EXERCISE DIRECTIONS:
Look through the records and copy each line that has "VBUS" in it.

RECORDS FOR PROCESSING:
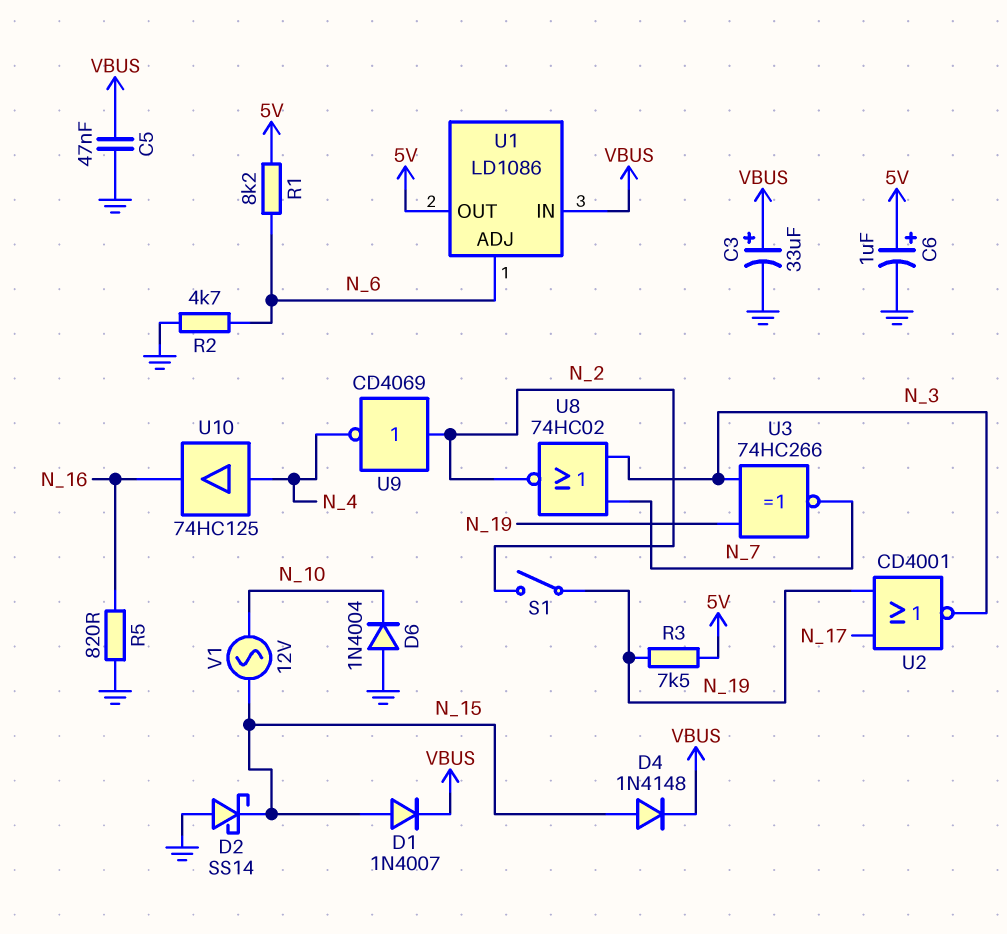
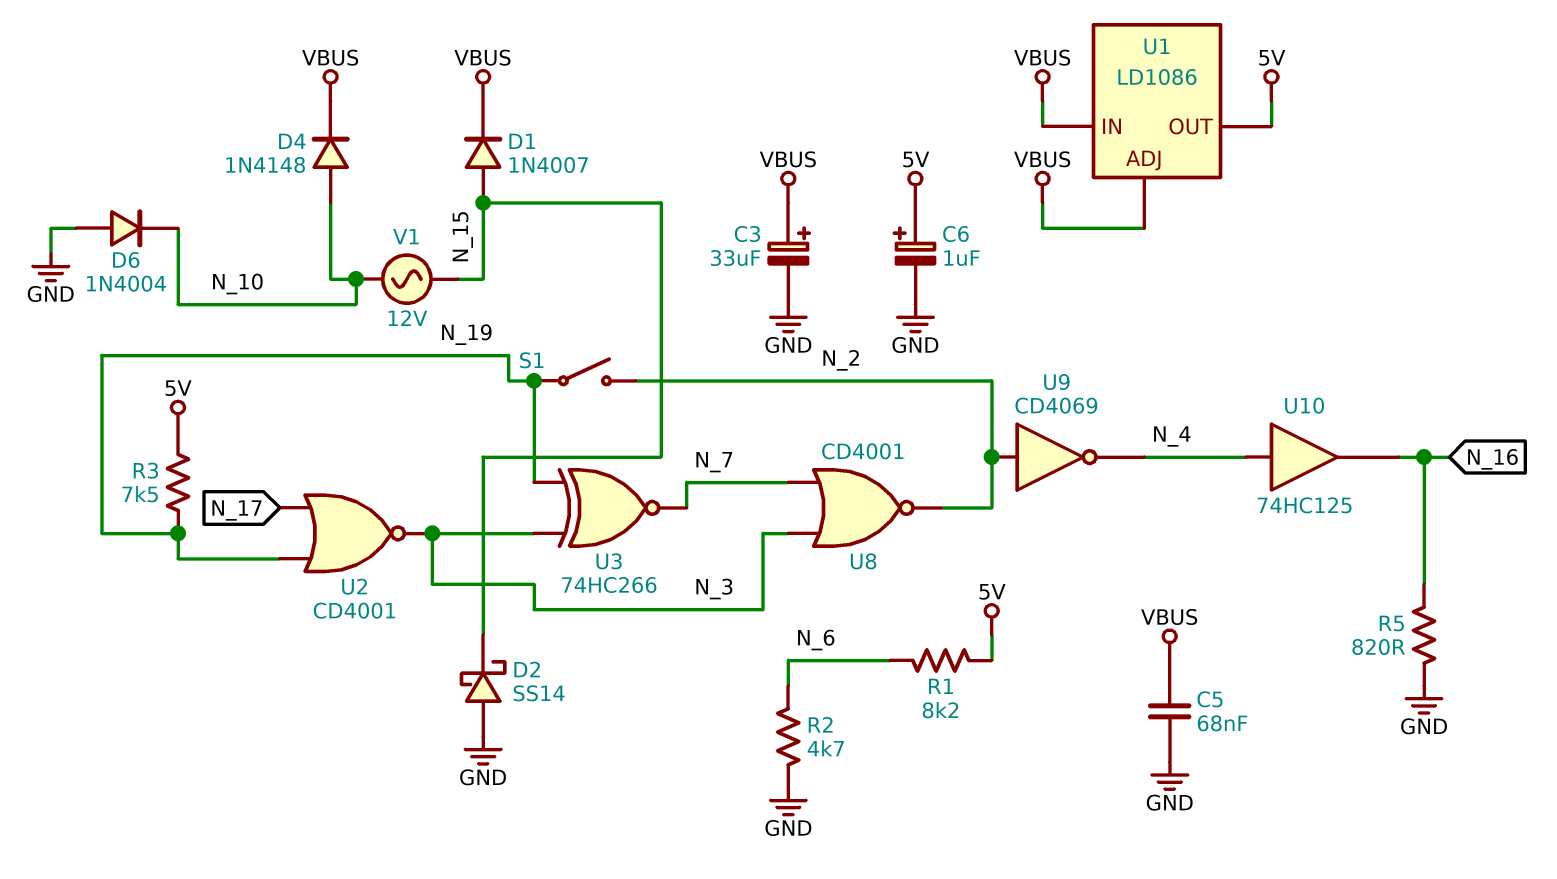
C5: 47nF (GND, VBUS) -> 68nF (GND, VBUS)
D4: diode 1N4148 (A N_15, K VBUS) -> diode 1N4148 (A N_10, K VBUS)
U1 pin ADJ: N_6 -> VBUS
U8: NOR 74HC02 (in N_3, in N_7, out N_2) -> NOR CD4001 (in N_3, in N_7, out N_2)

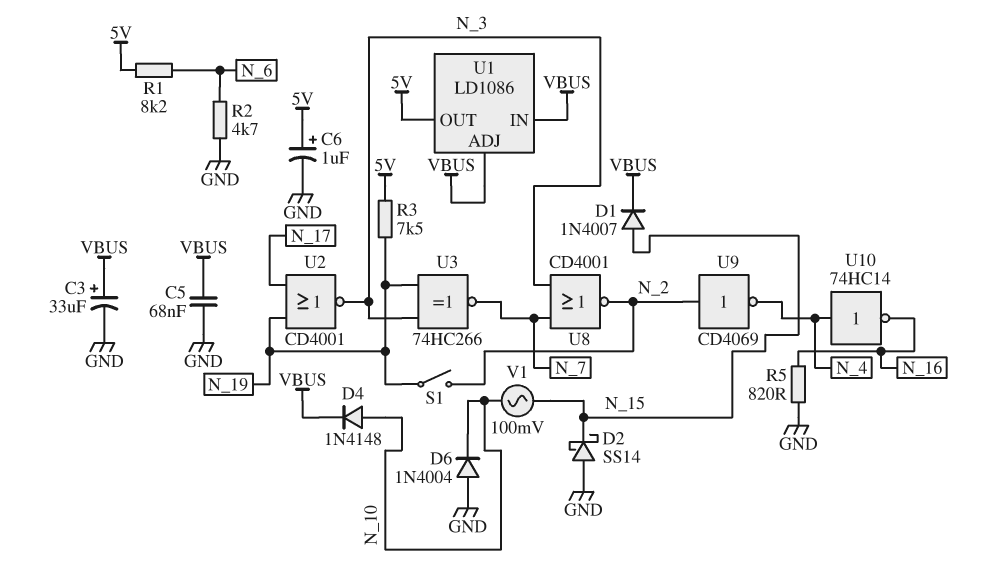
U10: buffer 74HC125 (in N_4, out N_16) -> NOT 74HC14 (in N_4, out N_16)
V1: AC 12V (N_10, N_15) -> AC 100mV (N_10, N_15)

RESULT BELOW:
C5: 47nF (GND, VBUS) -> 68nF (GND, VBUS)
D4: diode 1N4148 (A N_15, K VBUS) -> diode 1N4148 (A N_10, K VBUS)
U1 pin ADJ: N_6 -> VBUS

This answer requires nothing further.